Pick out each line of the records that contains the string "kern" and copy those lines.

--- start of Source material ---

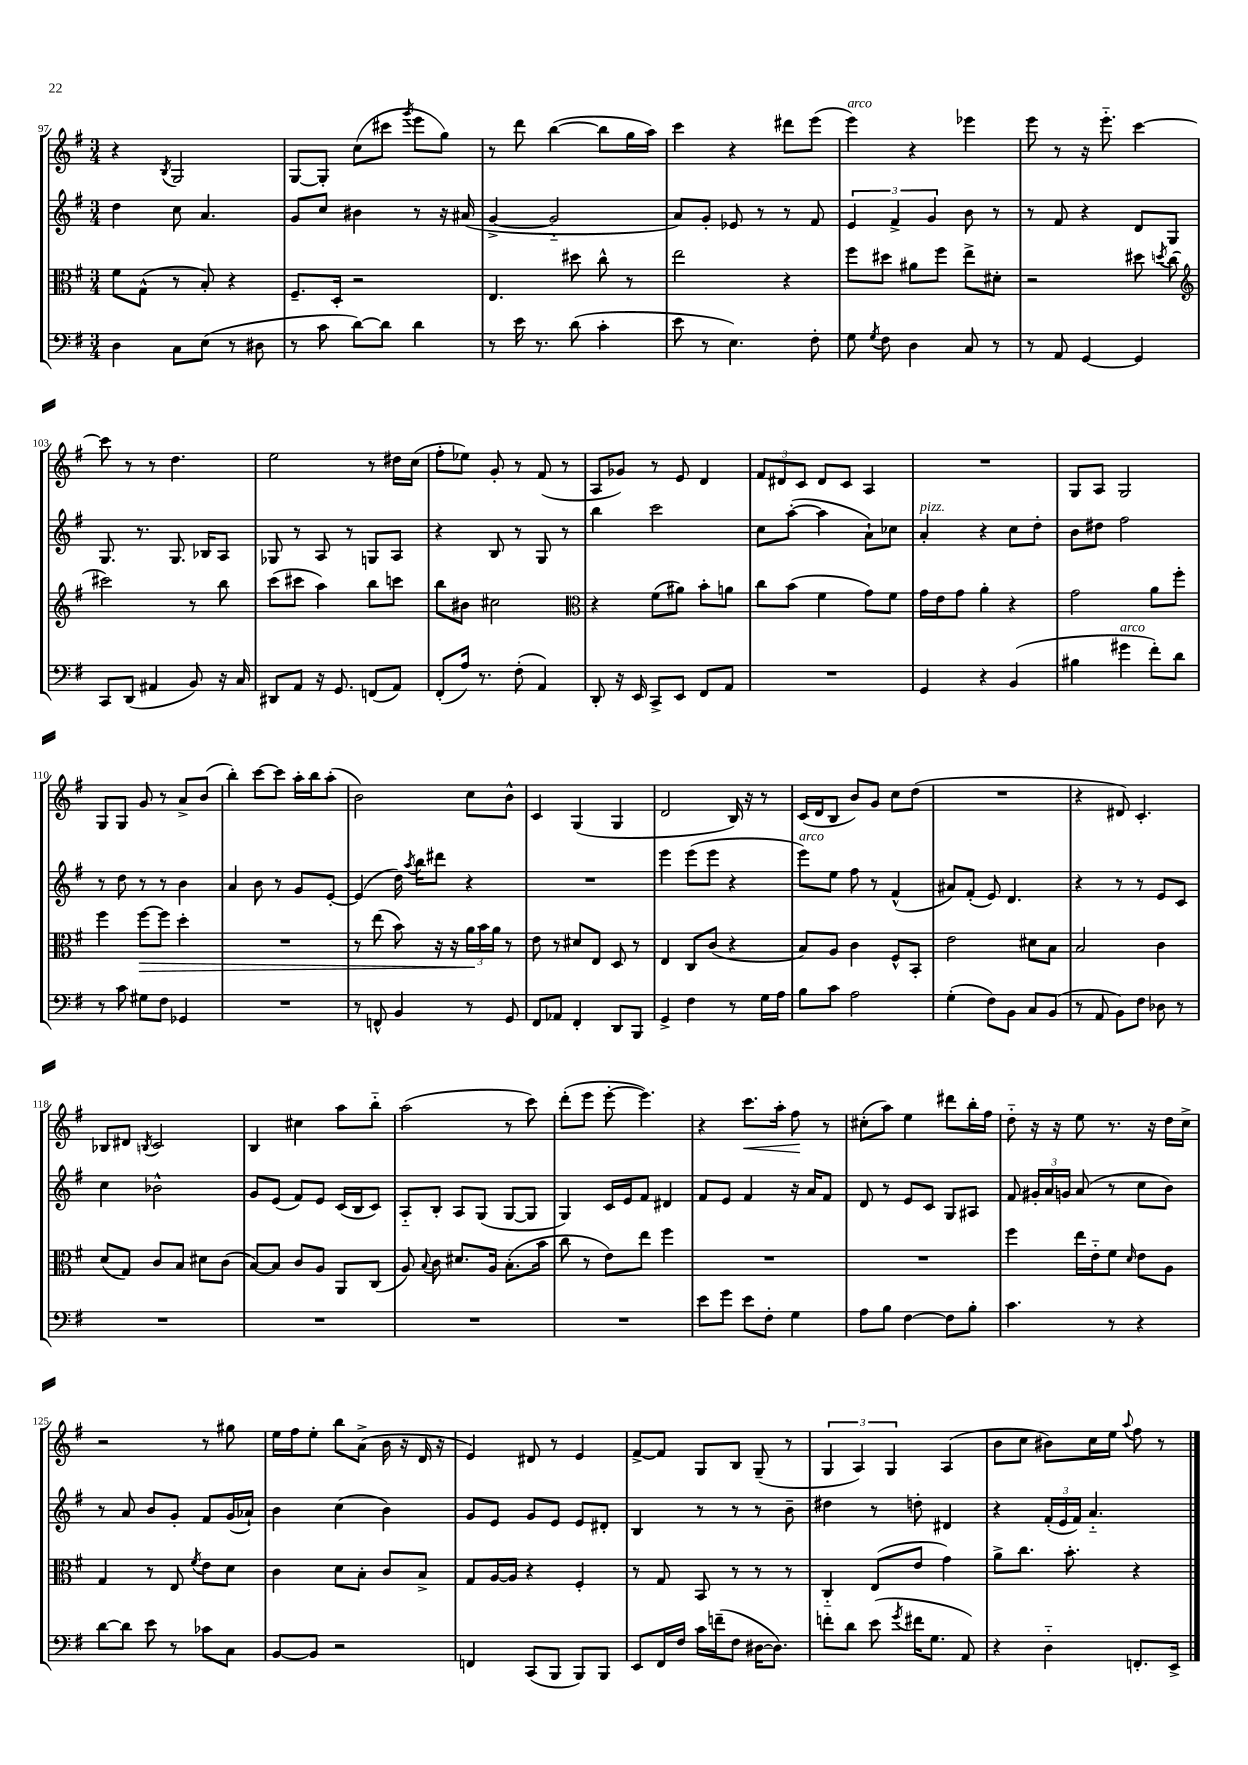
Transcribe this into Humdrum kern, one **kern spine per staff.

**kern	**kern	**kern	**kern
*staff4	*staff3	*staff2	*staff1
*clefF4	*clefC3	*clefG2	*clefG2
*k[f#]	*k[f#]	*k[f#]	*k[f#]
*M3/4	*M3/4	*M3/4	*M3/4
4D	8f#	4dd	4r
.	(8G^^	.	.
.	.	.	8qB
8C	8r	8cc	2G
(8E	8B')	4.a	.
8r	4r	.	.
8D#	.	.	.
=	=	=	=
8r	8.F#~	8g	[8G
8c	.	8cc	8G']
.	16D'	.	.
[8d)	2r	4b#	(8cc
8d]	.	.	8ccc#
.	.	.	8qggg
4d	.	8r	8eee
.	.	16r	8gg)
.	.	(16a#	.
=	=	=	=
8r	4.E	[4g^	8r
16e	.	.	8ddd
8.r	.	.	.
.	.	2g'~]	([4bb
(8d	8dd#	.	.
4c'	8cc^^	.	8bb]
.	8r	.	16gg
.	.	.	16aa)
=	=	=	=
8e	2ee	8a)	4ccc
8r	.	8g'	.
4.E)	.	8e-	4r
.	.	8r	.
.	4r	8r	8ddd#
8F#'	.	8f#	(8eee
=	=	=	=
8G	8ff#	6e	4eee)
8qG	.	.	.
8F#	8dd#	.	.
.	.	6f#^	.
4D	8a#	.	4r
.	.	6g	.
.	8ff#	.	.
8C	8ee^	8b	4eee-
8r	8d#'	8r	.
=	=	=	=
8r	2r	8r	8eee
8AA	.	8f#	8r
[4GG	.	4r	16r
.	.	.	8.eee'~
4GG]	8dd#	8d	[4ccc
.	8qdd	.	.
.	(8cc	8G	.
=	=	=	=
*	*clefG2	*	*
8CC	2ccc#)	8.G	8ccc]
(8DD	.	.	8r
.	.	8.r	.
4AA#	.	.	8r
.	.	8.G	4.dd
8BB)	8r	.	.
.	.	16B-	.
16r	8bb	8A	.
16C	.	.	.
=	=	=	=
8DD#	(8ccc	8G-	2ee
8AA	8ccc#	8r	.
16r	4aa)	8A	.
8.GG	.	.	.
.	.	8r	.
(8FF	8bb	8G	8r
8AA)	8ccc	8A	16dd#
.	.	.	(16cc
=	=	=	=
(8FF#'	8bb	4r	8ff#'
16A)	8b#	.	8ee-)
8.r	.	.	.
.	2cc#	8B	8g'
(8F#'	.	8r	8r
4AA)	.	8G	(8f#
.	.	8r	8r
=	=	=	=
*	*clefC3	*	*
8DD'	4r	4bb	8A
16r	.	.	8g-)
16EE	.	.	.
8CC^	(8f#	2ccc	8r
8EE	8a#)	.	8e
8FF#	8b'	.	4d
8AA	8a	.	.
=	=	=	=
2.r	8cc	8cc	12f#
.	.	.	12d#
.	(8b	([8aa'	.
.	.	.	12c
.	4f#	4aa]	8d#
.	.	.	8c
.	8g)	8a`)	4A
.	8f#	8cc-	.
=	=	=	=
4GG	16g	4a'	2.r
.	16e	.	.
.	8g	.	.
4r	4a'	4r	.
(4BB	4r	8cc	.
.	.	8dd'	.
=	=	=	=
4B#	2g	8b	8G
.	.	8dd#	8A
4g#	.	2ff#	2G
8f#')	8a	.	.
8d	8ff#'	.	.
=	=	=	=
8r	4ff#	8r	8G
8c	.	8dd	8G
8G#	[8ff#	8r	8g
8F#	8ff#]	8r	8r
4GG-	4dd'	4b	8a^
.	.	.	(8b
=	=	=	=
2.r	2.r	4a	4bb')
.	.	8b	[8ccc
.	.	8r	8ccc]
.	.	8g	16aa'
.	.	.	16bb
.	.	[8e'	(8aa'
=	=	=	=
8r	8r	(4e]	2b)
8FF^^	(8ee	.	.
4BB	8b)	16dd)	.
.	.	8qaa	.
.	.	16bb	.
.	16r	8ddd#	.
.	16r	.	.
8r	24a	4r	8cc
.	24b	.	.
.	24a	.	.
8GG	8r	.	8b^^
=	=	=	=
8FF#	8e	2.r	4c
8AA-	8r	.	.
4FF#'	8d#	.	(4G
.	8E	.	.
8DD	8D	.	4G
8BBB	8r	.	.
=	=	=	=
4GG^	4E	4eee	2d
4F#	8C	(8eee	.
.	(8c	8eee	.
8r	4r	4r	16B)
.	.	.	16r
16G	.	.	8r
16A	.	.	.
=	=	=	=
8B	8B)	8eee)	(16c
.	.	.	16d
8c	8A	8ee	8B
2A	4c	8ff#	8b)
.	.	8r	8g
.	8F#^^	(4f#^^	8cc
.	8BB'	.	(8dd
=	=	=	=
(4G'	2e	8a#)	2.r
.	.	(8f#'	.
8F#)	.	8e)	.
8BB	.	4.d	.
8C	8d#	.	.
(8BB	8B	.	.
=	=	=	=
8r	2B	4r	4r
8AA	.	.	.
8BB)	.	8r	8d#)
8F#	.	8r	4.c'
8D-	4c	8e	.
8r	.	8c	.
=	=	=	=
2.r	(8d	4cc	8B-
.	8G)	.	8d#
.	.	.	8qB
.	8c	2b-^^	2c
.	8B	.	.
.	8d#	.	.
.	(8c	.	.
=	=	=	=
2.r	[8B)	8g	4B
.	8B]	(8e	.
.	8c	8f#)	4cc#
.	8A	8e	.
.	8AA	(16c	8aa
.	.	16B	.
.	(8C	8c)	8bb'~
=	=	=	=
2.r	8A)	8A'~	(2aa
.	8qqB	.	.
.	8c	8B'	.
.	8.d#	8A	.
.	.	(8G	.
.	16A	.	.
.	(8.B'	[8G	8r
.	.	8G]	8ccc)
.	16b	.	.
=	=	=	=
2.r	8cc	4G)	(8ddd'
.	8r	.	8eee
.	8e)	16c	[8eee'
.	.	16e	.
.	8ee	8f#	4.eee])
.	4ff#	4d#	.
=	=	=	=
8e	2.r	8f#	4r
8g	.	8e	.
8e	.	4f#	8.ccc
8F#'	.	.	.
.	.	.	16aa'
4G	.	16r	8ff#
.	.	16a	.
.	.	8f#	8r
=	=	=	=
8A	2.r	8d	(8cc#'
8B	.	8r	8aa)
[4F#	.	8e	4ee
.	.	8c	.
8F#]	.	8G	8ddd#
8B'	.	8A#	16bb'
.	.	.	16ff#
=	=	=	=
4.c	4ff#	8f#	8dd'~
.	.	24g#'	16r
.	.	24a	.
.	.	.	16r
.	.	24g	.
.	16ee	(8a	8ee
.	16e'~	.	.
8r	8f#	8r	8.r
.	16qqd	.	.
4r	8e	8cc	.
.	.	.	16r
.	8A	8b)	16dd
.	.	.	16cc^
=	=	=	=
[8d	4G	8r	2r
8d]	.	8a	.
8e	8r	8b	.
8r	8E	8g'	.
.	8qf#	.	.
8c-	8e	8f#	8r
8C	8d	(16g	8gg#
.	.	16a-`)	.
=	=	=	=
[8BB	4c	4b	16ee
.	.	.	16ff#
8BB]	.	.	8ee'
2r	8d	(4cc	8bb
.	8B'	.	(8a^
.	8c	4b)	16b
.	.	.	16r
.	8B^	.	16d
.	.	.	16r
=	=	=	=
4FF	8G	8g	4e)
.	[16A	8e	.
.	16A]	.	.
(8CC	4r	8g	8d#
8BBB	.	8e	8r
8BBB)	4F#'	8e	4e
8BBB	.	8d#'	.
=	=	=	=
8EE	8r	4B	[8f#^
16FF#	8G	.	8f#]
16F#	.	.	.
16c	8BB	8r	8G
(16f~	.	.	.
8F#	8r	8r	8B
[16D#	8r	8r	(8G~
8.D#])	.	.	.
.	8r	8b~	8r
=	=	=	=
8f'	4C'~	4dd#	6G
8d	.	.	.
.	.	.	6A)
(8e	(8E	8r	.
.	.	.	6G
8qg	.	.	.
16f#	8e	8dd'	.
8.G	.	.	.
.	4g)	4d#	(4A
8AA)	.	.	.
=	=	=	=
4r	8a^	4r	8b
.	8.cc	.	8cc
4D'~	.	(24f#'	8b#)
.	.	24e	.
.	8.b'	.	.
.	.	24f#)	.
.	.	4.a'~	16cc
.	.	.	16ee
.	.	.	8qqaa
8.FF'	4r	.	8ff#
.	.	.	8r
16EE^	.	.	.
==	==	==	==
*-	*-	*-	*-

--- end of Source material ---

• Problem solution
Transcribe this into Humdrum kern, one **kern spine per staff.
**kern	**kern	**kern	**kern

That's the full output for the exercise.